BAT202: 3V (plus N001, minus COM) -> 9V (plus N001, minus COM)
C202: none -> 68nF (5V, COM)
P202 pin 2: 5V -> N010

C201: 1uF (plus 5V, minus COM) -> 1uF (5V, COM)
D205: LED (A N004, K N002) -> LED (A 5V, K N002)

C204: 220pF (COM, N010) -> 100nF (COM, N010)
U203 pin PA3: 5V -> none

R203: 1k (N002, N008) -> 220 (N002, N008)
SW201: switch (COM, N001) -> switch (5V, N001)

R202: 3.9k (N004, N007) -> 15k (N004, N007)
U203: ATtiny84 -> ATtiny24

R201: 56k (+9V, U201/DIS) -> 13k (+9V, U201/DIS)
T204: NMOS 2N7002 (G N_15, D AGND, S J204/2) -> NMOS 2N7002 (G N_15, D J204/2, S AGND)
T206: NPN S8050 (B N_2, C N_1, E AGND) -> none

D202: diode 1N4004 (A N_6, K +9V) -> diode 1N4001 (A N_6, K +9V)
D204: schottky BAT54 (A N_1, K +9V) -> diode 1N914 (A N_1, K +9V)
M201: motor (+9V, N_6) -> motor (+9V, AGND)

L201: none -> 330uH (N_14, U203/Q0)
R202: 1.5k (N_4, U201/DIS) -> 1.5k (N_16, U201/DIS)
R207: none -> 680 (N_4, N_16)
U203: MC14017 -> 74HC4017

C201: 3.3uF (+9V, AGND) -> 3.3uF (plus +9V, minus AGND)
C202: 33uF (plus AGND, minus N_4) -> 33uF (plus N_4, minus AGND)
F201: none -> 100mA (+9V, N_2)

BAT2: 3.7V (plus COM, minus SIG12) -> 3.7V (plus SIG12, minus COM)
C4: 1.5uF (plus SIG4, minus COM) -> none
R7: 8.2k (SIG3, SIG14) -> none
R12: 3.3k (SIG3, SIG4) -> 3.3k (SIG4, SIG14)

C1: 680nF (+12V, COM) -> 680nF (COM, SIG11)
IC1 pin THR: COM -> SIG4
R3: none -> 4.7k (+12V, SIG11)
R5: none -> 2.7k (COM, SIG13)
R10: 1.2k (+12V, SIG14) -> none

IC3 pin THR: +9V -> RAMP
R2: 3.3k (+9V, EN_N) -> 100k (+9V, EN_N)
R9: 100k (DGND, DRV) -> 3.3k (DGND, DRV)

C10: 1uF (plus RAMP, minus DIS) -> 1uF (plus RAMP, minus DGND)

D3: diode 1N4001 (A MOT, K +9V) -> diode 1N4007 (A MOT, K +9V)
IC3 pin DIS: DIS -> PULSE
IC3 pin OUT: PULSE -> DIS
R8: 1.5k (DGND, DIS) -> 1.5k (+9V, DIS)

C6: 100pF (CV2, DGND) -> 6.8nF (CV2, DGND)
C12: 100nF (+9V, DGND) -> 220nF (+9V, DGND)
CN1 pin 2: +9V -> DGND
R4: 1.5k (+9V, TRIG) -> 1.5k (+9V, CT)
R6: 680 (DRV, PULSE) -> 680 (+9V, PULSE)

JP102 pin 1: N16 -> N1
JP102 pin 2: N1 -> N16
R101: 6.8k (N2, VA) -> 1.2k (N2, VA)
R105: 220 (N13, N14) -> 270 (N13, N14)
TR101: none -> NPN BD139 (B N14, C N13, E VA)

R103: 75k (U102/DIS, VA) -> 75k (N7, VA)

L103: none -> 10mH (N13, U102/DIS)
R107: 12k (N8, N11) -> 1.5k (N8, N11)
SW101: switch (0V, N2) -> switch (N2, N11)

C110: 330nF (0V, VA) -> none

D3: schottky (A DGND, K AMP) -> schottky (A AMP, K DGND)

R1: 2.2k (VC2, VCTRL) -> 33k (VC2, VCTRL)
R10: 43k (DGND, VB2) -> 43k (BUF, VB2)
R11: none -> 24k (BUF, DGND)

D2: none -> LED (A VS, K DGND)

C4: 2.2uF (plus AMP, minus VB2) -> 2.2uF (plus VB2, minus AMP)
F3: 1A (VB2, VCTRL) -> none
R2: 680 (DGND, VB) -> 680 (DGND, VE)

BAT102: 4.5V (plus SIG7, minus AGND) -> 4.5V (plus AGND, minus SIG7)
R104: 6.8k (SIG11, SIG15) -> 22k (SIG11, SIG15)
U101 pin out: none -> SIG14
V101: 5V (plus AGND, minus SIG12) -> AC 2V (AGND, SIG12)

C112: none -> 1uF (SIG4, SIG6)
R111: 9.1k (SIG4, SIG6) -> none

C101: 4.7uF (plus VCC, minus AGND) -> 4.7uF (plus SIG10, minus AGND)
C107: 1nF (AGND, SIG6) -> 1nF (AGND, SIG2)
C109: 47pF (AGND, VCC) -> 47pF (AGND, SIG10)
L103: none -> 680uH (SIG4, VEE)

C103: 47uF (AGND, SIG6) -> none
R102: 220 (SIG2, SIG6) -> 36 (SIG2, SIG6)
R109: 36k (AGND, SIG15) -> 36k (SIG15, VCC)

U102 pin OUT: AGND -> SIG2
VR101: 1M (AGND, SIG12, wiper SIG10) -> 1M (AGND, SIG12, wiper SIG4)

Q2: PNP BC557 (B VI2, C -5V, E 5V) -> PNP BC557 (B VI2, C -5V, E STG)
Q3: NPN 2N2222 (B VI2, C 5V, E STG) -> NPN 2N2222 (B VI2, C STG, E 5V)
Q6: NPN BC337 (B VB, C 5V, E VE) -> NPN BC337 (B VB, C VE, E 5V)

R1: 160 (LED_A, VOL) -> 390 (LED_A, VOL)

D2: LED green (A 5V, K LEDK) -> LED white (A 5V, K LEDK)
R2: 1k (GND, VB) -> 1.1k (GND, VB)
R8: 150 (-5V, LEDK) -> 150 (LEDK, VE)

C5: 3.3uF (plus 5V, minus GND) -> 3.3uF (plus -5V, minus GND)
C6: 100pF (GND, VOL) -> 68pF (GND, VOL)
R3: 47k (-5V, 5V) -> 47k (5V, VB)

--------------------------------------------------

■ **WHAT YOU ARE ASKED TO DO**: Your answer should consist of the lines from the line with "C10: 1uF (plus" to the line with "C6: 100pF (CV2, DGND) -> 6.8nF (CV2, DGND)" above, repeated exactly, both ends included.

■ **RESULT FOR THIS EXERCISE**:
C10: 1uF (plus RAMP, minus DIS) -> 1uF (plus RAMP, minus DGND)

D3: diode 1N4001 (A MOT, K +9V) -> diode 1N4007 (A MOT, K +9V)
IC3 pin DIS: DIS -> PULSE
IC3 pin OUT: PULSE -> DIS
R8: 1.5k (DGND, DIS) -> 1.5k (+9V, DIS)

C6: 100pF (CV2, DGND) -> 6.8nF (CV2, DGND)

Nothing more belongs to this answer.